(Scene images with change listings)

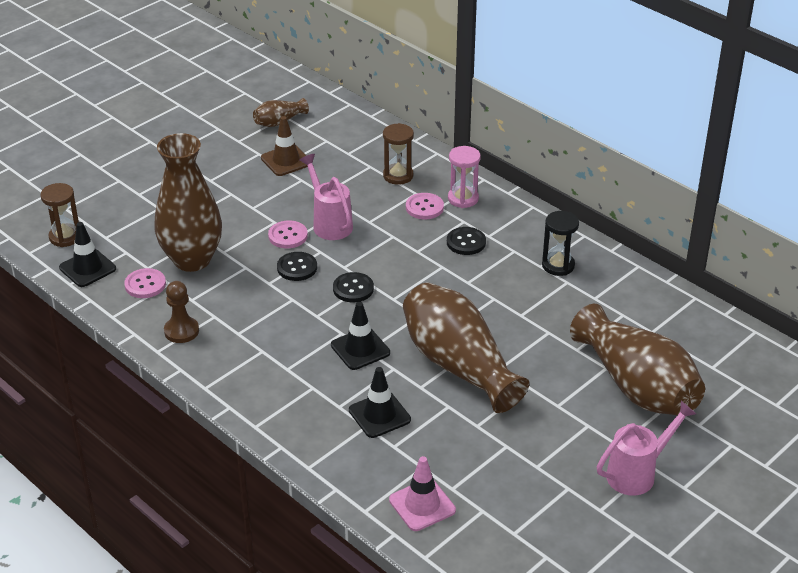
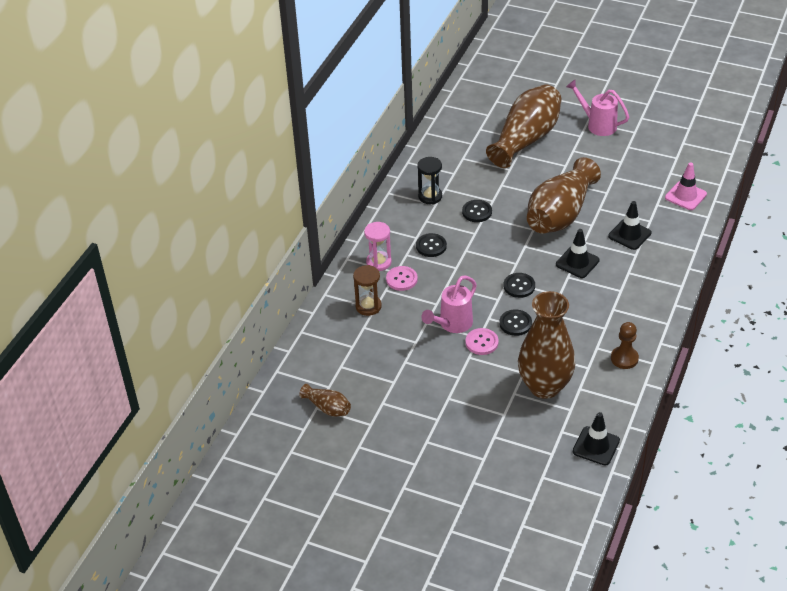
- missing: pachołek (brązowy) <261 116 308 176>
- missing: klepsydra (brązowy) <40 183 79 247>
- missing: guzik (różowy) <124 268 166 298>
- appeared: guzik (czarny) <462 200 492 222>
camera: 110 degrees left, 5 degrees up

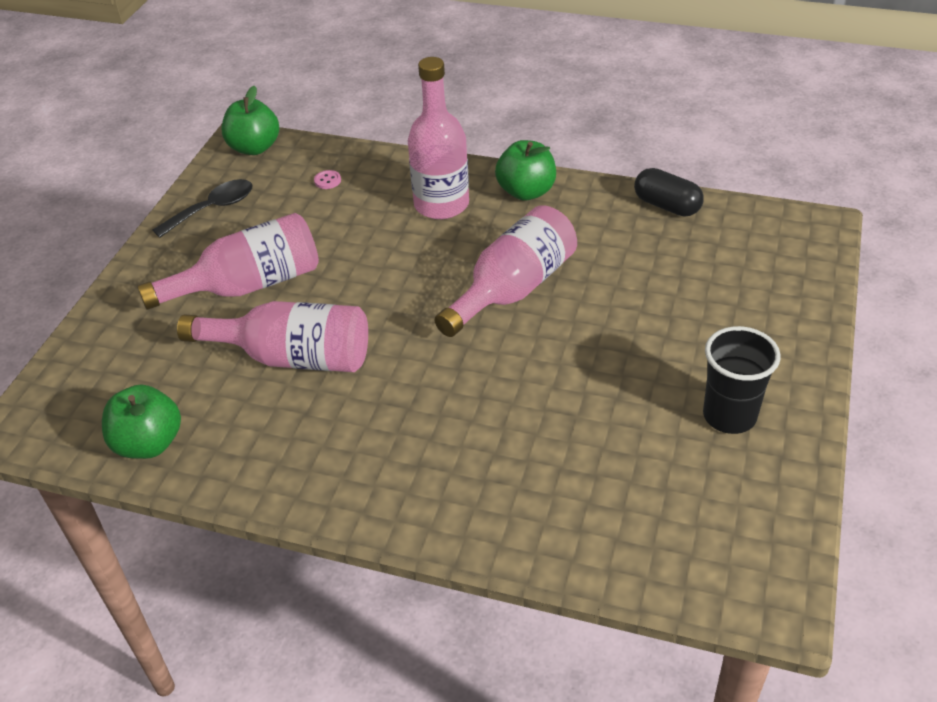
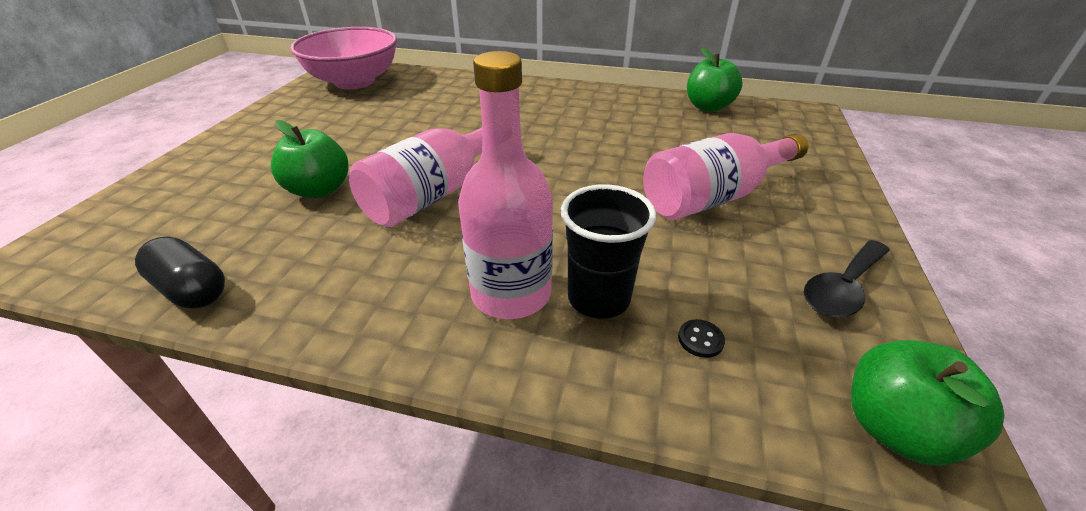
- relocated: jabłko (zielony) <495 140 556 201> to <271 120 348 198>
- colour: guzik (różowy) <314 170 341 189> to guzik (czarny) <678 319 725 358>
- missing: butelka (różowy) <177 301 368 372>
- relocated: szklanka (czarny) <703 326 781 434> to <561 184 656 319>
- appeared: miska (różowy) <290 27 397 89>
camera: 175 degrees right, 5 degrees down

• _ASSIGNMENT_: Exact repetition of all the records is required, with the pictures excluded.

• _TASK SOLUTION_:
- missing: pachołek (brązowy) <261 116 308 176>
- missing: klepsydra (brązowy) <40 183 79 247>
- missing: guzik (różowy) <124 268 166 298>
- appeared: guzik (czarny) <462 200 492 222>
camera: 110 degrees left, 5 degrees up

- relocated: jabłko (zielony) <495 140 556 201> to <271 120 348 198>
- colour: guzik (różowy) <314 170 341 189> to guzik (czarny) <678 319 725 358>
- missing: butelka (różowy) <177 301 368 372>
- relocated: szklanka (czarny) <703 326 781 434> to <561 184 656 319>
- appeared: miska (różowy) <290 27 397 89>
camera: 175 degrees right, 5 degrees down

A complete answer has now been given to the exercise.